__PROBLEM TO WORK ON__: From the entries below, reproduce exactly the line containing "purple brick A8:F8", the line containing "red round brick E5", and every line in between, with nothing added.

GIVEN RECORDS section start

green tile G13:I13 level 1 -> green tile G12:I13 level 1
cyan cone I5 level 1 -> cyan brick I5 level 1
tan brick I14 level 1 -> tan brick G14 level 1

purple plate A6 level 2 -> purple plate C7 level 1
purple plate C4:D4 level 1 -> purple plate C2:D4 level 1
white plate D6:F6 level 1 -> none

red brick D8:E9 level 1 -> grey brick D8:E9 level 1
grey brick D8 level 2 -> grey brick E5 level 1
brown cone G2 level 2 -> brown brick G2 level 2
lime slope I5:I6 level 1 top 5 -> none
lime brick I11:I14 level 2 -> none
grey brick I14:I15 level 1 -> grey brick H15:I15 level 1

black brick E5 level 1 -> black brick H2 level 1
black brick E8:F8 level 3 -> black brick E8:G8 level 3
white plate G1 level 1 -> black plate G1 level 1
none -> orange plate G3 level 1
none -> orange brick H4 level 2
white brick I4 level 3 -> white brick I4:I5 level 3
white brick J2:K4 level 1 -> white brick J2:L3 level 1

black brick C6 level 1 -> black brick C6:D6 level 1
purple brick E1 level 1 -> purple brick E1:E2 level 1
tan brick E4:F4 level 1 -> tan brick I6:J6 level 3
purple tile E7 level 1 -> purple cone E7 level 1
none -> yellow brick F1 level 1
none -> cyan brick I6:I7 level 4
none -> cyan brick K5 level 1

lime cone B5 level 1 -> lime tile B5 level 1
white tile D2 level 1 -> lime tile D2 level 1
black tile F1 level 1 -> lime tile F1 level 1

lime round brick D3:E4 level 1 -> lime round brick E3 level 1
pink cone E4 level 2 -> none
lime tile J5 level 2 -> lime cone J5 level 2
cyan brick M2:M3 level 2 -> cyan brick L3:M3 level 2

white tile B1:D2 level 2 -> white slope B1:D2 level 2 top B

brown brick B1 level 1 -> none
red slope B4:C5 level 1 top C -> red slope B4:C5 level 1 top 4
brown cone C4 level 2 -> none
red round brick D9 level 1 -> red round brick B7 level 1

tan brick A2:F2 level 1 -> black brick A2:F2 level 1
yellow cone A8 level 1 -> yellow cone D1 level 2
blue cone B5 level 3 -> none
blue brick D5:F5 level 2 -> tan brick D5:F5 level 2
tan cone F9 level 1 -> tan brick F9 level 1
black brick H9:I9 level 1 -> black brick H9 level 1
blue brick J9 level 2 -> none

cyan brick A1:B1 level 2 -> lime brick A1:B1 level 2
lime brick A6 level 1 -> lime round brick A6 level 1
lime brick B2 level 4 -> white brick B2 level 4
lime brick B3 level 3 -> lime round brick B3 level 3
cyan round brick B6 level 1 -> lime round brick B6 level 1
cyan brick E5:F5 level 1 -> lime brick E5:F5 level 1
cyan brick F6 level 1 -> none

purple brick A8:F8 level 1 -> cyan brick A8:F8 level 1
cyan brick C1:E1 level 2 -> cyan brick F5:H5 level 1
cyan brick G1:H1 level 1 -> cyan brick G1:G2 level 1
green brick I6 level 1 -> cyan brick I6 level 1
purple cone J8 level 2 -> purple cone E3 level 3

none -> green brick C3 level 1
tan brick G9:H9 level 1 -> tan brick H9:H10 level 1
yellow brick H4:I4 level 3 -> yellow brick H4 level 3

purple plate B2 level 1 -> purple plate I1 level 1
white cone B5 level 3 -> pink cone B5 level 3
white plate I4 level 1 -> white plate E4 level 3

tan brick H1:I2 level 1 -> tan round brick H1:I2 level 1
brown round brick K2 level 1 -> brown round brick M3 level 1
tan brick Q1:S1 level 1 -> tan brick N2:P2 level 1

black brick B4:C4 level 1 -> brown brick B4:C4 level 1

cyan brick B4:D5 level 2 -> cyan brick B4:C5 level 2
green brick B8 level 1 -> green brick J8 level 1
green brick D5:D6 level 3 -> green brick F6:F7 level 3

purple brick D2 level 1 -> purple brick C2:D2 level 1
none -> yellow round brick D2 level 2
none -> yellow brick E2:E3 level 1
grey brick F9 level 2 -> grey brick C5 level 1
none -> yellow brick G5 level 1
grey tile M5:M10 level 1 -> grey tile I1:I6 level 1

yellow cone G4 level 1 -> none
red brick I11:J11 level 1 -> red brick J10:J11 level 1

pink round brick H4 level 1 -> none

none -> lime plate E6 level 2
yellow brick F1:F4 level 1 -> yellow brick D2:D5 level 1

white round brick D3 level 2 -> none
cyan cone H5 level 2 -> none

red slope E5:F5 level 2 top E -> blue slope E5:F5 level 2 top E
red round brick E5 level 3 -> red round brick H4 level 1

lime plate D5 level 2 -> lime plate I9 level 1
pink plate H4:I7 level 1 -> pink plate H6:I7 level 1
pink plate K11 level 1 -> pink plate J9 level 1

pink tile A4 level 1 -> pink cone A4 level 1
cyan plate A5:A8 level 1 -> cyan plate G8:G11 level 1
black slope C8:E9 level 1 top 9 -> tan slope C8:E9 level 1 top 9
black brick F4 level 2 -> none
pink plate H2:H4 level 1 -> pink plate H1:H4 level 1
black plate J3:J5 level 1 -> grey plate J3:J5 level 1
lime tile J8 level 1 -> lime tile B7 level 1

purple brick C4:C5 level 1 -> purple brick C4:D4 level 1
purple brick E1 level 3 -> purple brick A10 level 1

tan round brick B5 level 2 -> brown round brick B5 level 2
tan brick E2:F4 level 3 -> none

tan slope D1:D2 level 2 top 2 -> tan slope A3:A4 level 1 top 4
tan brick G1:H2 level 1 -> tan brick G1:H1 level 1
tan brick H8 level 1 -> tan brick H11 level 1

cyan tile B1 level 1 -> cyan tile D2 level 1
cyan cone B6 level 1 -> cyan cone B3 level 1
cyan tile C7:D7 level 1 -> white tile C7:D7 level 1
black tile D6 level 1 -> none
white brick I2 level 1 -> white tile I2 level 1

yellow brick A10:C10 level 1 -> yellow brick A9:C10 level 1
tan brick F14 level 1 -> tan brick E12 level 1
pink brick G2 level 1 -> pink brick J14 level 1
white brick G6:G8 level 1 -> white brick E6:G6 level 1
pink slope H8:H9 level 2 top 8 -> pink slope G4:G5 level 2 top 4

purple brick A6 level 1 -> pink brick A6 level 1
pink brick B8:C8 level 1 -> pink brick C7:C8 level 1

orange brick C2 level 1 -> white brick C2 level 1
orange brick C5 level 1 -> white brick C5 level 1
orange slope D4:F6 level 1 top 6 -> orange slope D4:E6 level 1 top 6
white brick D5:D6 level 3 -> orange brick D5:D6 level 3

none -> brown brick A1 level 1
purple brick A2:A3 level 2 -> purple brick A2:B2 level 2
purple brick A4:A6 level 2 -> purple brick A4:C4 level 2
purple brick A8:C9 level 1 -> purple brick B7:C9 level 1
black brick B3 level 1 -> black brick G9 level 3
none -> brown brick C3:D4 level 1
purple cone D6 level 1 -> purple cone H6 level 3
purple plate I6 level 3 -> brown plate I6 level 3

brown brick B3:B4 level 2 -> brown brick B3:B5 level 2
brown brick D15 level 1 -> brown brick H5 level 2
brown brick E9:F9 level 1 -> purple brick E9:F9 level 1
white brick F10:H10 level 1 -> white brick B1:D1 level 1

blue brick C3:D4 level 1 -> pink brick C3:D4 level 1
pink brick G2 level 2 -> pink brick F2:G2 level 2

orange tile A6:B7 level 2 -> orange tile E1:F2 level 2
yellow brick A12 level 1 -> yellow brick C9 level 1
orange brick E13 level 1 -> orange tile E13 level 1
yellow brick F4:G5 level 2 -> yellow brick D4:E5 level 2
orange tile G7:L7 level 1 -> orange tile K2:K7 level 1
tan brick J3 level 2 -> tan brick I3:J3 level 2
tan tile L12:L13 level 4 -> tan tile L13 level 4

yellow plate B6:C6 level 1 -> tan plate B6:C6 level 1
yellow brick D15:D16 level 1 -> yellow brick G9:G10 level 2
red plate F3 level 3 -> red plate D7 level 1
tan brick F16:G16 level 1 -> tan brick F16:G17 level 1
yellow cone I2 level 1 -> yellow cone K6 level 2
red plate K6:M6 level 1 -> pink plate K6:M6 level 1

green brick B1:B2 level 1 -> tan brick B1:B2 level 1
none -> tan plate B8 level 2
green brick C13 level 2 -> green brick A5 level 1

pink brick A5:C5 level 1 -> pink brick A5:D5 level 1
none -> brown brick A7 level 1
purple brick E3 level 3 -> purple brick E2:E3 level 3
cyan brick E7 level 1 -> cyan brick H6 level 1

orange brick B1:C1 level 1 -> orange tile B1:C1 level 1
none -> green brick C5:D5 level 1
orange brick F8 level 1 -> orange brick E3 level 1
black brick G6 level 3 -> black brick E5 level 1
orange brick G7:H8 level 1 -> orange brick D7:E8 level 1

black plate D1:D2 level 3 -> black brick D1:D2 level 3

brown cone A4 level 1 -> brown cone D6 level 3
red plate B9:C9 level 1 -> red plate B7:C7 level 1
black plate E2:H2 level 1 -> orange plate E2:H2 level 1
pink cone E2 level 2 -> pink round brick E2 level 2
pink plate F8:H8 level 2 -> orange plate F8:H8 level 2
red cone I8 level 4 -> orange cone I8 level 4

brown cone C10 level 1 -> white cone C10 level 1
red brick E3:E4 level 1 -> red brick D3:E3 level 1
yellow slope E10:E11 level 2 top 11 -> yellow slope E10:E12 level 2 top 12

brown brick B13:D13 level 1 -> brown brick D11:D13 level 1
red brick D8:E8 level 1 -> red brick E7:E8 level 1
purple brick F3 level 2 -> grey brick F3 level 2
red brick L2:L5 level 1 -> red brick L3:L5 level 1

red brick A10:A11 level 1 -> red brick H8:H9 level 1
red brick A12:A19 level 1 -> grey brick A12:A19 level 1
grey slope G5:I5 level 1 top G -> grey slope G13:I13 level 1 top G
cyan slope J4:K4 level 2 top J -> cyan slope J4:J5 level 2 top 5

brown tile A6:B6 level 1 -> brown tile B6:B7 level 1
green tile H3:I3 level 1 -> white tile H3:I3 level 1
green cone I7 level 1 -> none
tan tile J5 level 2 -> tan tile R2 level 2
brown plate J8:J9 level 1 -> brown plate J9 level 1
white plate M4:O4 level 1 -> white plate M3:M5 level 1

GIVEN RECORDS section end

__EXERCISE RESPONSE__:
purple brick A8:F8 level 1 -> cyan brick A8:F8 level 1
cyan brick C1:E1 level 2 -> cyan brick F5:H5 level 1
cyan brick G1:H1 level 1 -> cyan brick G1:G2 level 1
green brick I6 level 1 -> cyan brick I6 level 1
purple cone J8 level 2 -> purple cone E3 level 3

none -> green brick C3 level 1
tan brick G9:H9 level 1 -> tan brick H9:H10 level 1
yellow brick H4:I4 level 3 -> yellow brick H4 level 3

purple plate B2 level 1 -> purple plate I1 level 1
white cone B5 level 3 -> pink cone B5 level 3
white plate I4 level 1 -> white plate E4 level 3

tan brick H1:I2 level 1 -> tan round brick H1:I2 level 1
brown round brick K2 level 1 -> brown round brick M3 level 1
tan brick Q1:S1 level 1 -> tan brick N2:P2 level 1

black brick B4:C4 level 1 -> brown brick B4:C4 level 1

cyan brick B4:D5 level 2 -> cyan brick B4:C5 level 2
green brick B8 level 1 -> green brick J8 level 1
green brick D5:D6 level 3 -> green brick F6:F7 level 3

purple brick D2 level 1 -> purple brick C2:D2 level 1
none -> yellow round brick D2 level 2
none -> yellow brick E2:E3 level 1
grey brick F9 level 2 -> grey brick C5 level 1
none -> yellow brick G5 level 1
grey tile M5:M10 level 1 -> grey tile I1:I6 level 1

yellow cone G4 level 1 -> none
red brick I11:J11 level 1 -> red brick J10:J11 level 1

pink round brick H4 level 1 -> none

none -> lime plate E6 level 2
yellow brick F1:F4 level 1 -> yellow brick D2:D5 level 1

white round brick D3 level 2 -> none
cyan cone H5 level 2 -> none

red slope E5:F5 level 2 top E -> blue slope E5:F5 level 2 top E
red round brick E5 level 3 -> red round brick H4 level 1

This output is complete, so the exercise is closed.